*** DATA TO EXAMINE ***
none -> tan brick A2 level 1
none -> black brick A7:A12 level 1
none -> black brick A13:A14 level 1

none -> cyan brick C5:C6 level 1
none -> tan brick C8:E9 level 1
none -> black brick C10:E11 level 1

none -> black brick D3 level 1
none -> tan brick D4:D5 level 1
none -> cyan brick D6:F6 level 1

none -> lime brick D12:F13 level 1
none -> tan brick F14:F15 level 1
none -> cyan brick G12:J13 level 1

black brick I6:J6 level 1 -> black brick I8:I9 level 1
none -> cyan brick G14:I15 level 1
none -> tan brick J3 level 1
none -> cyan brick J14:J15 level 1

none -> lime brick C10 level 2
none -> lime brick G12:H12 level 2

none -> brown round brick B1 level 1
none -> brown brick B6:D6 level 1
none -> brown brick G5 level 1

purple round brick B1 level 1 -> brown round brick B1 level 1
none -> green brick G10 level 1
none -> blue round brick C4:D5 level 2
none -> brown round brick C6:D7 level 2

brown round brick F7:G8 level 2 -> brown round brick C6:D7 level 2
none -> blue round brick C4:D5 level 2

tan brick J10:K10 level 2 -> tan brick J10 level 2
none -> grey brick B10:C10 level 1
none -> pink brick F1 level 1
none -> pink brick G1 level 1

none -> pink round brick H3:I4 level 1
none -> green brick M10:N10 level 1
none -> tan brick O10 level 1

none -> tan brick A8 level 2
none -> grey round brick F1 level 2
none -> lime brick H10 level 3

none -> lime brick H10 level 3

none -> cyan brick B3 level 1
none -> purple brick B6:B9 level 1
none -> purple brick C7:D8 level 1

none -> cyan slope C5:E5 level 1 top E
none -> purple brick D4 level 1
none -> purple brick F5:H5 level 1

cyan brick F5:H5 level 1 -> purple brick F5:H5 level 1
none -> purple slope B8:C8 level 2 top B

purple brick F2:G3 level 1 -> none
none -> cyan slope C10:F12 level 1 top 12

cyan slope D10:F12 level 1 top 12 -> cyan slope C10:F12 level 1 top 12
*** End of DATA TO EXAMINE ***
▶ _BRIEF_
Copy all lines above where "pink" is present.

▶ _PROBLEM SOLUTION_
none -> pink brick F1 level 1
none -> pink brick G1 level 1
none -> pink round brick H3:I4 level 1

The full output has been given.